■ **WORK INSTRUCTIONS**
Collect all lines containing the word "pink" from the data.

Records excerpted from a collection:
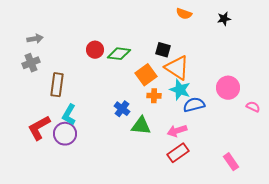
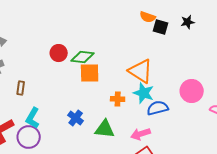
black square: (163, 50) -> (161, 27), moved
orange square: (146, 75) -> (90, 73), moved, turned 35
brown rectangle: (57, 85) -> (21, 88), size x0.6
blue cross: (122, 109) -> (76, 118), moved

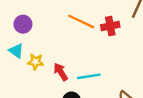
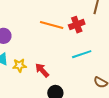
cyan line: (89, 76) -> (82, 54), moved

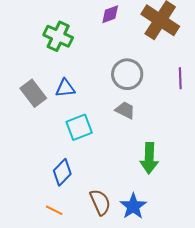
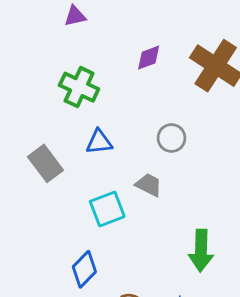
gray circle: (127, 74) -> (171, 138), size x0.7
blue triangle: (65, 88) -> (99, 142), moved
gray trapezoid: (125, 110) -> (149, 185), moved

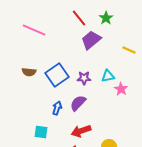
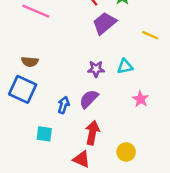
blue square: (57, 75) -> (23, 89), moved, turned -30
pink star: (121, 89) -> (141, 99), moved
red arrow: (81, 131) -> (92, 133), turned 120

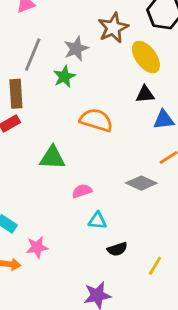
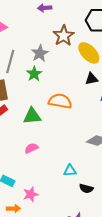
green triangle: (52, 158) -> (32, 116), moved
pink semicircle: (82, 191) -> (31, 148), moved
black semicircle: (117, 249) -> (86, 188), turned 40

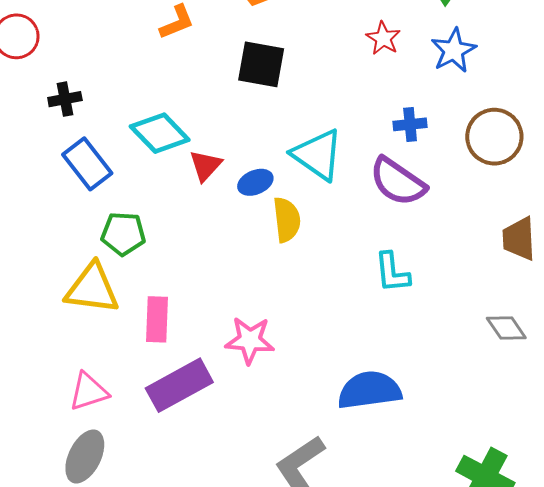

■ **SOLUTION FOR THIS EXERCISE**
pink star: (121, 89) -> (141, 99), moved
pink semicircle: (82, 191) -> (31, 148), moved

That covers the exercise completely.